--- start of GIVEN DATA ---

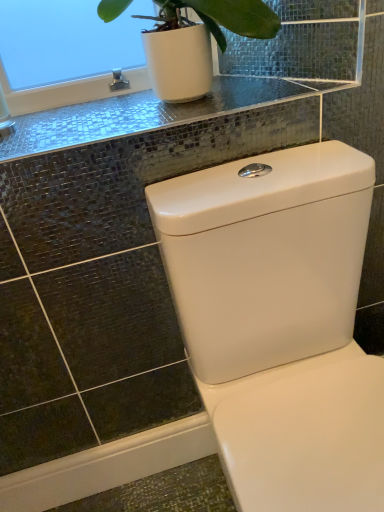
Question: Considering the positions of point (132, 129) and point (172, 244), is point (132, 129) closer or farther from the camera than point (172, 244)?

Choices:
 (A) farther
 (B) closer

Answer: (A)

Question: Do you think shiny glass counter top at upper center is within white glossy toilet at center, or outside of it?

Choices:
 (A) outside
 (B) inside

Answer: (A)

Question: Is shiny glass counter top at upper center bigger or smaller than white glossy toilet at center?

Choices:
 (A) small
 (B) big

Answer: (A)

Question: Is white glossy toilet at center bigger or smaller than shiny glass counter top at upper center?

Choices:
 (A) small
 (B) big

Answer: (B)

Question: Is white glossy toilet at center situated inside shiny glass counter top at upper center or outside?

Choices:
 (A) inside
 (B) outside

Answer: (B)

Question: From the image's perspective, relative to shiny glass counter top at upper center, is white glossy toilet at center above or below?

Choices:
 (A) below
 (B) above

Answer: (A)

Question: Visually, is white glossy toilet at center positioned to the left or to the right of shiny glass counter top at upper center?

Choices:
 (A) right
 (B) left

Answer: (A)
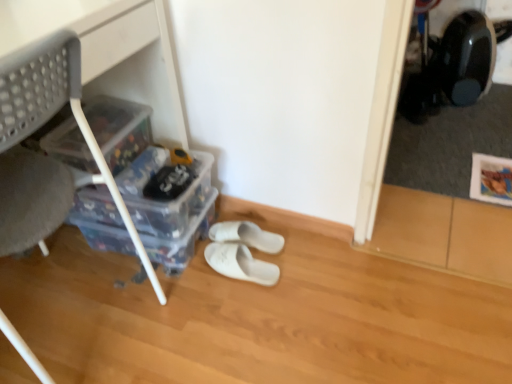
Find the location of a particular element. vacant area situated below white plastic chair at left (from a real-world perspective) is located at coordinates (69, 326).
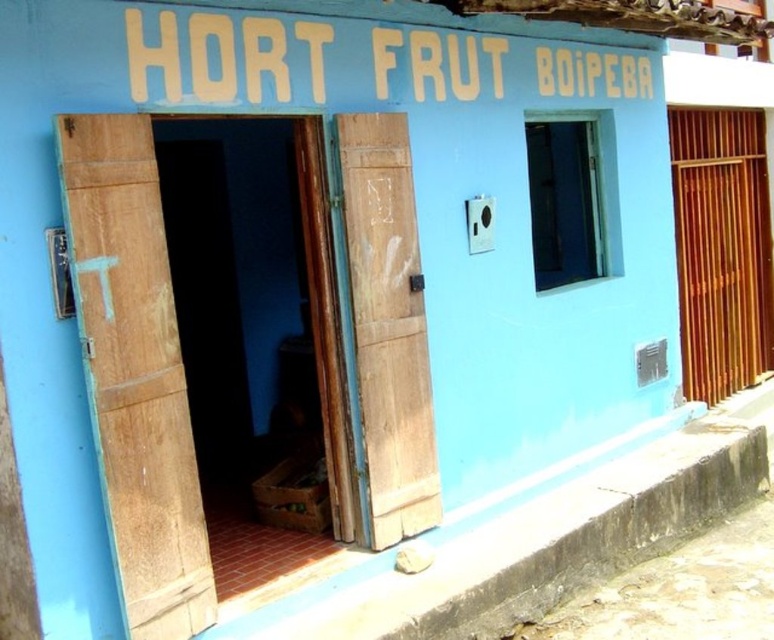
Is wooden at left below wooden door at center?

Yes, wooden at left is below wooden door at center.

Is wooden at left above wooden door at center?

Actually, wooden at left is below wooden door at center.

Image resolution: width=774 pixels, height=640 pixels. I want to click on wooden at left, so click(135, 372).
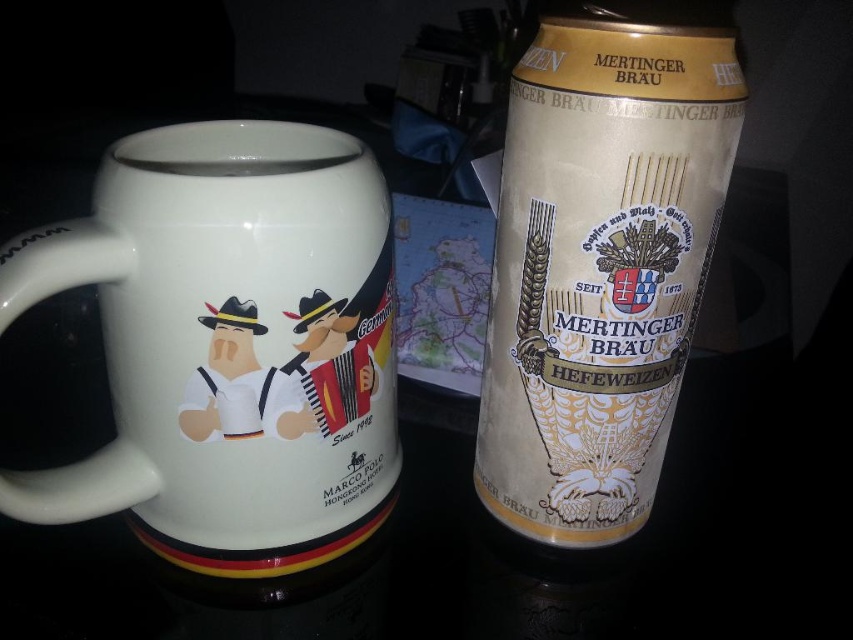
Is white ceramic mug at left thinner than gold matte beer can at right?

No.

Locate an element on the screen. white ceramic mug at left is located at coordinates (228, 346).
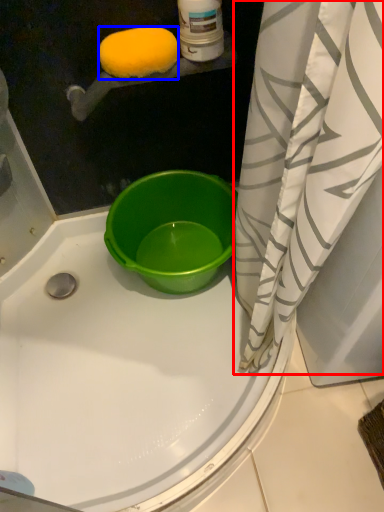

--- end of GIVEN DATA ---

Write out the data above again, substituting "glass countertop" for each occurrence of "shiny glass counter top" and leaving everything else unchanged. Leave out the pictures.

*REPLY TO THE EXERCISE:*
Question: Considering the positions of point (132, 129) and point (172, 244), is point (132, 129) closer or farther from the camera than point (172, 244)?

Choices:
 (A) farther
 (B) closer

Answer: (A)

Question: Do you think glass countertop at upper center is within white glossy toilet at center, or outside of it?

Choices:
 (A) outside
 (B) inside

Answer: (A)

Question: Is glass countertop at upper center bigger or smaller than white glossy toilet at center?

Choices:
 (A) small
 (B) big

Answer: (A)

Question: Is white glossy toilet at center bigger or smaller than glass countertop at upper center?

Choices:
 (A) small
 (B) big

Answer: (B)

Question: Is white glossy toilet at center situated inside glass countertop at upper center or outside?

Choices:
 (A) inside
 (B) outside

Answer: (B)

Question: From the image's perspective, relative to glass countertop at upper center, is white glossy toilet at center above or below?

Choices:
 (A) below
 (B) above

Answer: (A)

Question: Visually, is white glossy toilet at center positioned to the left or to the right of glass countertop at upper center?

Choices:
 (A) right
 (B) left

Answer: (A)
Find the location of a particular element. vacant area situated below white plastic chair at left (from a real-world perspective) is located at coordinates (69, 326).
Is wooden at left below wooden door at center?

Yes, wooden at left is below wooden door at center.

Is wooden at left above wooden door at center?

Actually, wooden at left is below wooden door at center.

Image resolution: width=774 pixels, height=640 pixels. I want to click on wooden at left, so click(135, 372).
Is white ceramic mug at left thinner than gold matte beer can at right?

No.

Locate an element on the screen. white ceramic mug at left is located at coordinates (228, 346).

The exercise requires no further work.